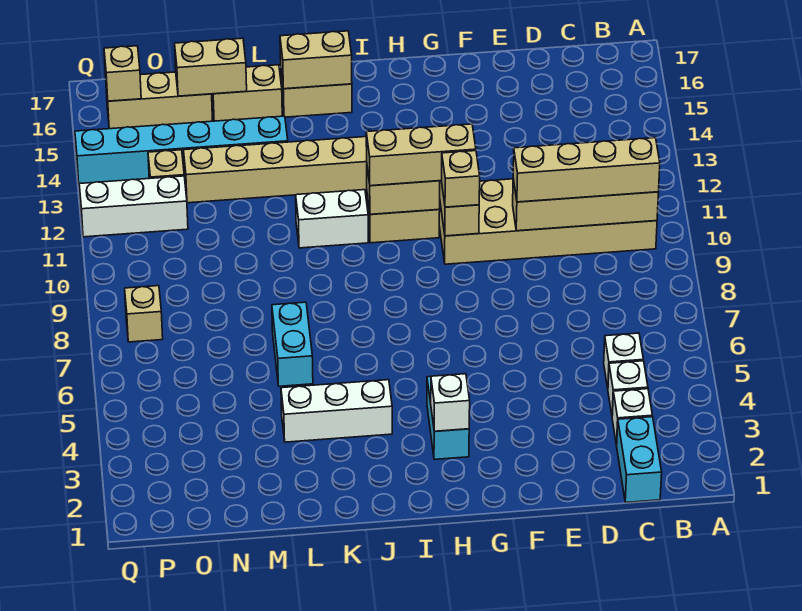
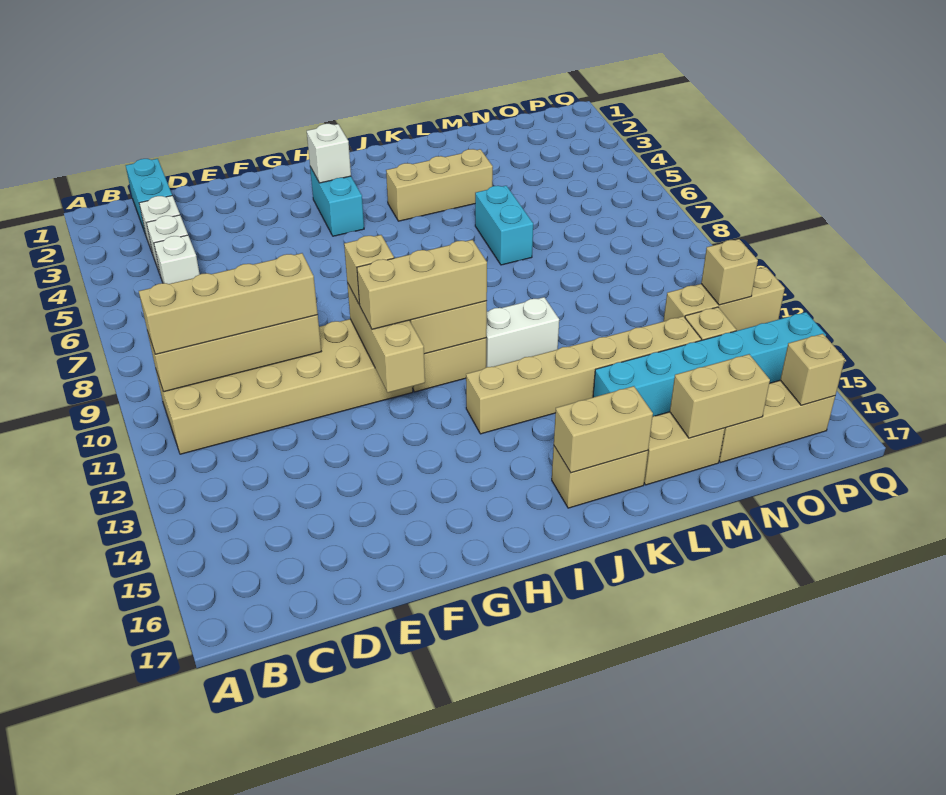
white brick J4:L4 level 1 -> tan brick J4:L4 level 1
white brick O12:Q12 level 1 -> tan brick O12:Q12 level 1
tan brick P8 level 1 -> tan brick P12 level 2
* * *
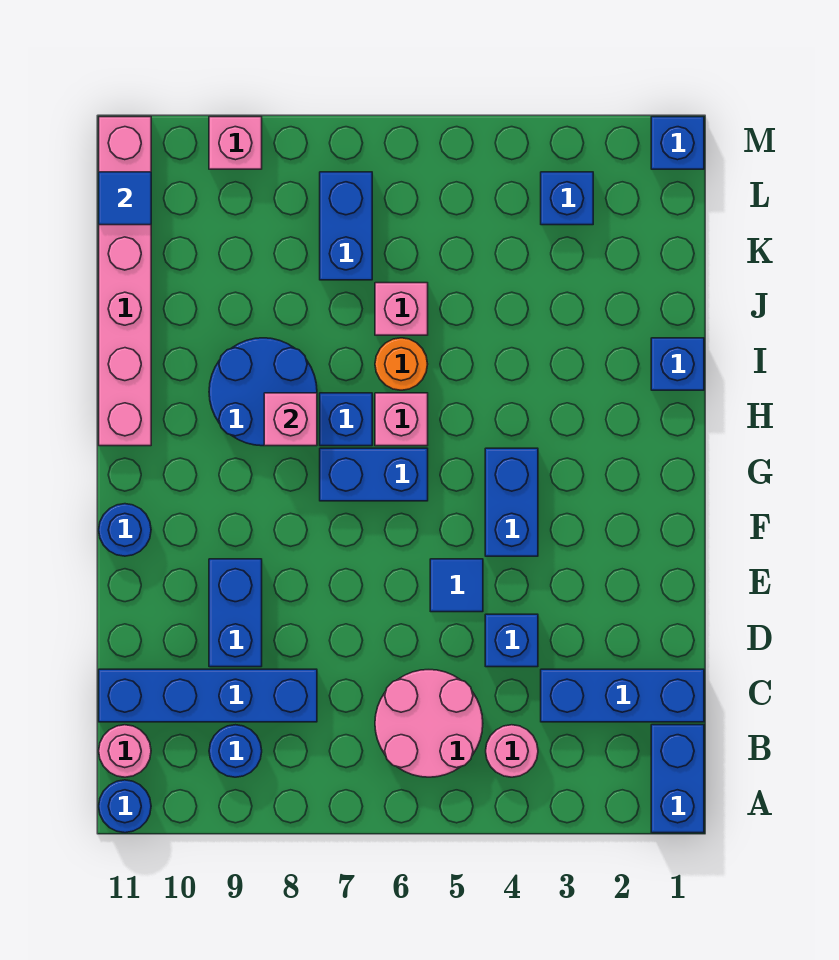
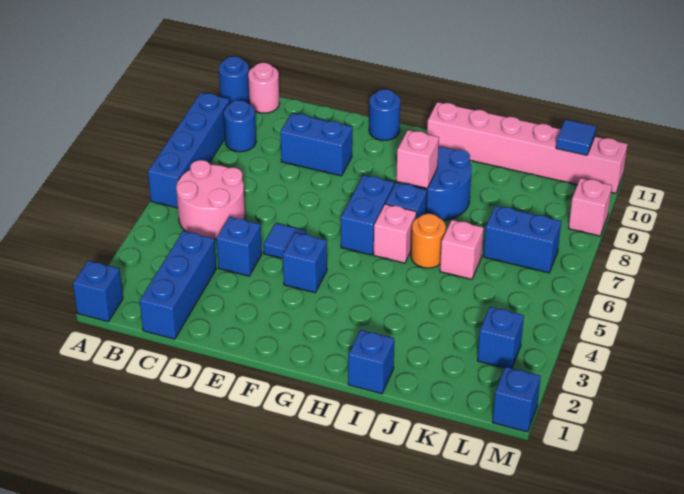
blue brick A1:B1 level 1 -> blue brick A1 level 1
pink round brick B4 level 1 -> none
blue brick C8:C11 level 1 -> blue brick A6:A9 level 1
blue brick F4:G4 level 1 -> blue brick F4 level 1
==
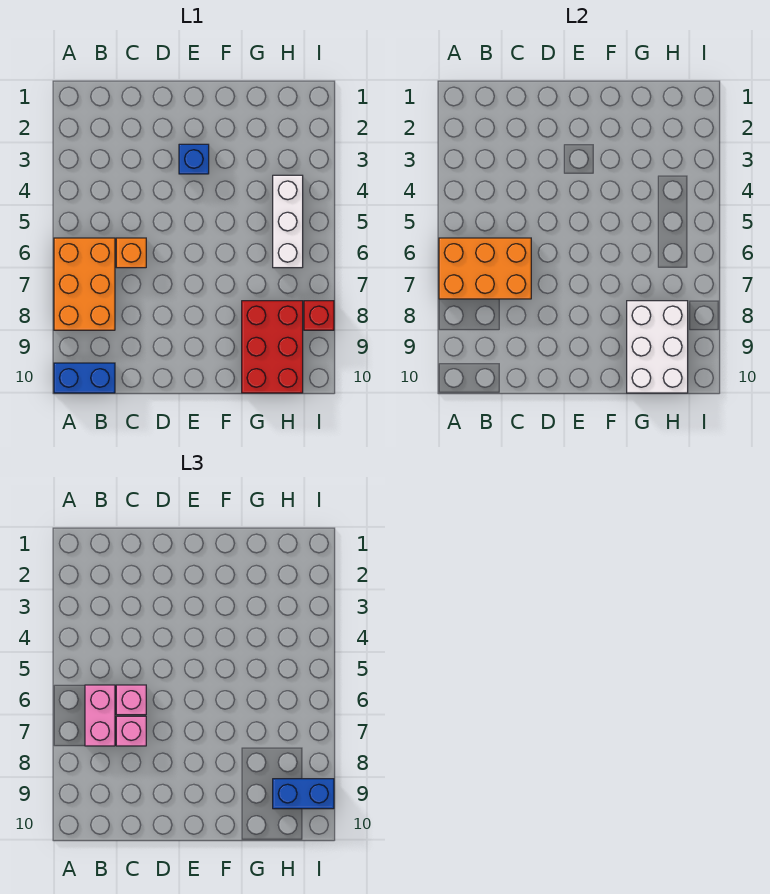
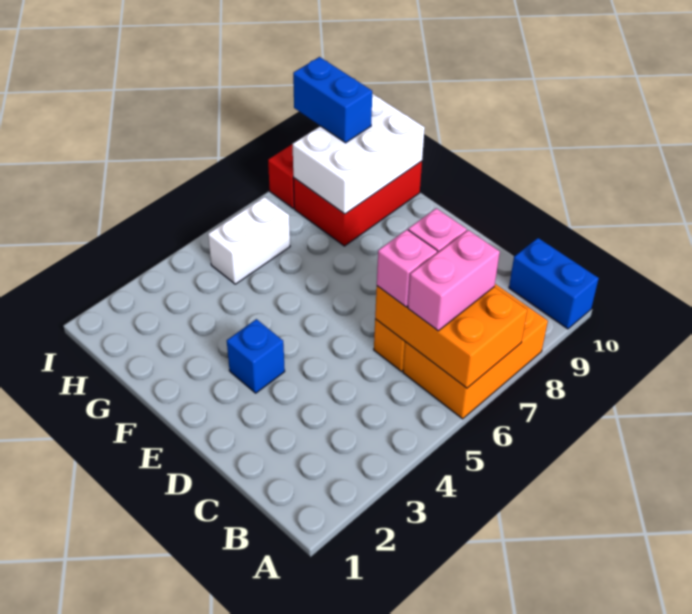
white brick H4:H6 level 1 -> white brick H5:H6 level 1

» **WHAT THE TASK REQUIRES**
Please show all lines from the entries that contain the word "white".

» **RESULT OF THIS TASK**
white brick J4:L4 level 1 -> tan brick J4:L4 level 1
white brick O12:Q12 level 1 -> tan brick O12:Q12 level 1
white brick H4:H6 level 1 -> white brick H5:H6 level 1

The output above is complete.